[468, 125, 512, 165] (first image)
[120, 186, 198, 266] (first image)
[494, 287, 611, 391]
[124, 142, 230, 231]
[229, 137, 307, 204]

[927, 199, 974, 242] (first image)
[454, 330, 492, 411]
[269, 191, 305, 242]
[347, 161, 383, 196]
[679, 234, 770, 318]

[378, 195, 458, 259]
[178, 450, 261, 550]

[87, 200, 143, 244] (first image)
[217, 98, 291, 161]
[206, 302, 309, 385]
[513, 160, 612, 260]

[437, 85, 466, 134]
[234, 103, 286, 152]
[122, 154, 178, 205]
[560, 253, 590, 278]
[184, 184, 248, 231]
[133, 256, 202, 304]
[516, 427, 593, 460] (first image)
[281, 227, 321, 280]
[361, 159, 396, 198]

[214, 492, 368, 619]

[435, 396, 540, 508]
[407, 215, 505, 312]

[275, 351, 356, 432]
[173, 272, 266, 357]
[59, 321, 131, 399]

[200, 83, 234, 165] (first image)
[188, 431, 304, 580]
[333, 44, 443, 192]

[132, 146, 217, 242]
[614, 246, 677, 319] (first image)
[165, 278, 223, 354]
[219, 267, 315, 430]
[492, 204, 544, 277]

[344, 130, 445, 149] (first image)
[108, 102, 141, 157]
====================
### Exercise objective
All lines from the one containing "[120, 186, 198, 266] (first image)" through the end of the listing above are to be restated word for word, and no others.

### Task result
[120, 186, 198, 266] (first image)
[494, 287, 611, 391]
[124, 142, 230, 231]
[229, 137, 307, 204]

[927, 199, 974, 242] (first image)
[454, 330, 492, 411]
[269, 191, 305, 242]
[347, 161, 383, 196]
[679, 234, 770, 318]

[378, 195, 458, 259]
[178, 450, 261, 550]

[87, 200, 143, 244] (first image)
[217, 98, 291, 161]
[206, 302, 309, 385]
[513, 160, 612, 260]

[437, 85, 466, 134]
[234, 103, 286, 152]
[122, 154, 178, 205]
[560, 253, 590, 278]
[184, 184, 248, 231]
[133, 256, 202, 304]
[516, 427, 593, 460] (first image)
[281, 227, 321, 280]
[361, 159, 396, 198]

[214, 492, 368, 619]

[435, 396, 540, 508]
[407, 215, 505, 312]

[275, 351, 356, 432]
[173, 272, 266, 357]
[59, 321, 131, 399]

[200, 83, 234, 165] (first image)
[188, 431, 304, 580]
[333, 44, 443, 192]

[132, 146, 217, 242]
[614, 246, 677, 319] (first image)
[165, 278, 223, 354]
[219, 267, 315, 430]
[492, 204, 544, 277]

[344, 130, 445, 149] (first image)
[108, 102, 141, 157]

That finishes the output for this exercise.